Exercise requirements: Please reproduce the entries below exactly, leaving the pictures out.

----

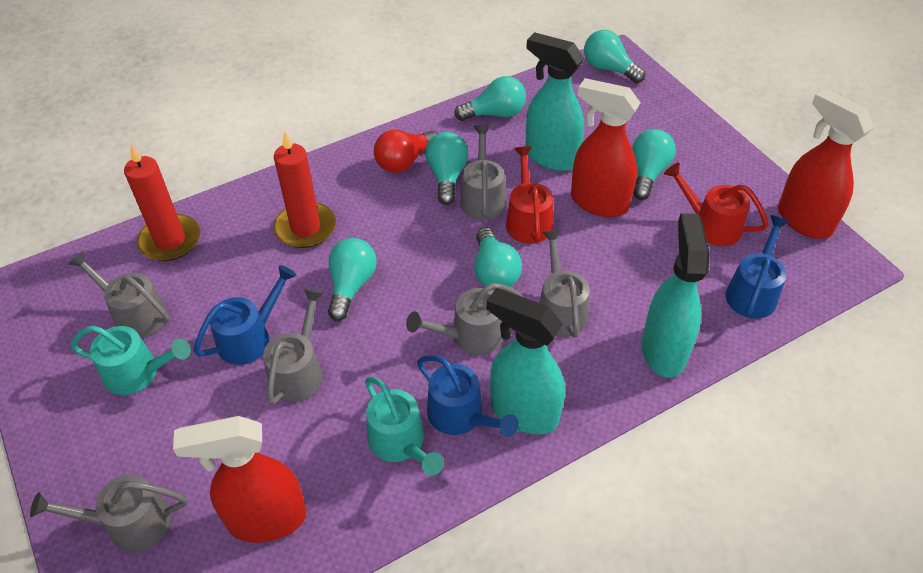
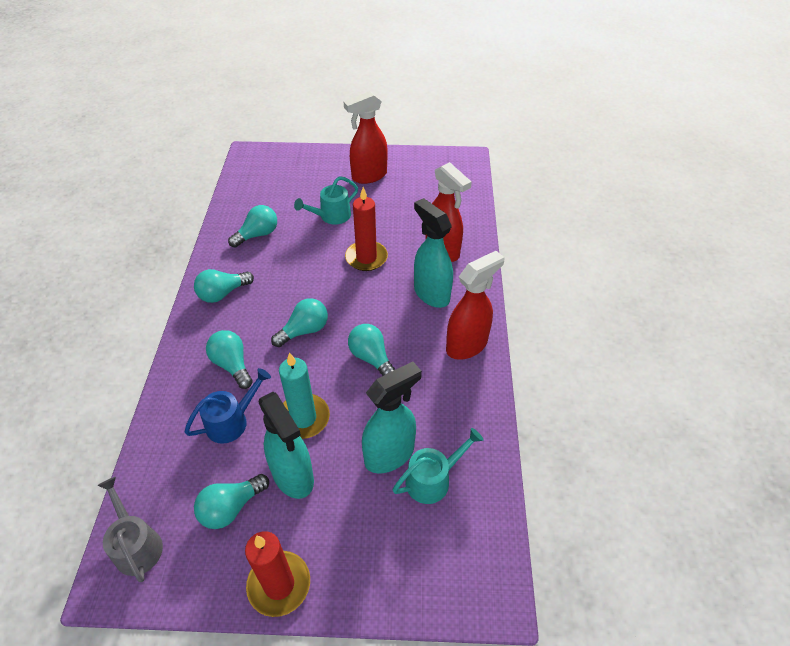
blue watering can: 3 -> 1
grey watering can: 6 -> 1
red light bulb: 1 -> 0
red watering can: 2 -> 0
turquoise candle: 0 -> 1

----

Solution for this task:
blue watering can: 3 -> 1
grey watering can: 6 -> 1
red light bulb: 1 -> 0
red watering can: 2 -> 0
turquoise candle: 0 -> 1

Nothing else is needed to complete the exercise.